Your objective
Report the number of lines in the entries below that include the word "blue", and nothing else.

Material provided
***

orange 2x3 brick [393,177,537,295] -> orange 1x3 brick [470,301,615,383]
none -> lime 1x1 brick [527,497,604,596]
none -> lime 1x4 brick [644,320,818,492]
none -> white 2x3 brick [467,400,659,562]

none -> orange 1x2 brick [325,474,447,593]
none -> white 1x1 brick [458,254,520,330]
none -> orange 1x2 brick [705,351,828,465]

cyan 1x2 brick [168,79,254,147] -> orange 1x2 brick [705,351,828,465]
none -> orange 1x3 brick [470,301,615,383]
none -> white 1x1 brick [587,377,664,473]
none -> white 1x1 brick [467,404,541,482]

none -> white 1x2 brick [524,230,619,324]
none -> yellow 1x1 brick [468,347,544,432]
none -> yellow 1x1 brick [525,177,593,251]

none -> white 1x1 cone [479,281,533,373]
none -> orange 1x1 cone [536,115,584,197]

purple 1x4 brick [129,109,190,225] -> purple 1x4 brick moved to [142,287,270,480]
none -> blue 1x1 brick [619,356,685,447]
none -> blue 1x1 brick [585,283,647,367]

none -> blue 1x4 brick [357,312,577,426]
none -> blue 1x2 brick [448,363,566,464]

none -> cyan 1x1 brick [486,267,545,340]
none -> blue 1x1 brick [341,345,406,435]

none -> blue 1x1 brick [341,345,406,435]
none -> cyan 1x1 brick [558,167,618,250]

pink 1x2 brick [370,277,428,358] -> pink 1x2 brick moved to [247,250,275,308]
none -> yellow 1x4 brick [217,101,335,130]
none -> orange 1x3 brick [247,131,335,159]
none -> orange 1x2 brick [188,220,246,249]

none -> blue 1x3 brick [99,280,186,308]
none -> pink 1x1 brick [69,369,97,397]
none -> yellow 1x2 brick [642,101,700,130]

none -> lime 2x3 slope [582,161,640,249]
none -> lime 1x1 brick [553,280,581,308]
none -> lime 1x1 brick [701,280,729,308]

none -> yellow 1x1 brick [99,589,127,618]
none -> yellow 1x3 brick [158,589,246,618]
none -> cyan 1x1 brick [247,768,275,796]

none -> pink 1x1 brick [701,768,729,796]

***

Solved problem
7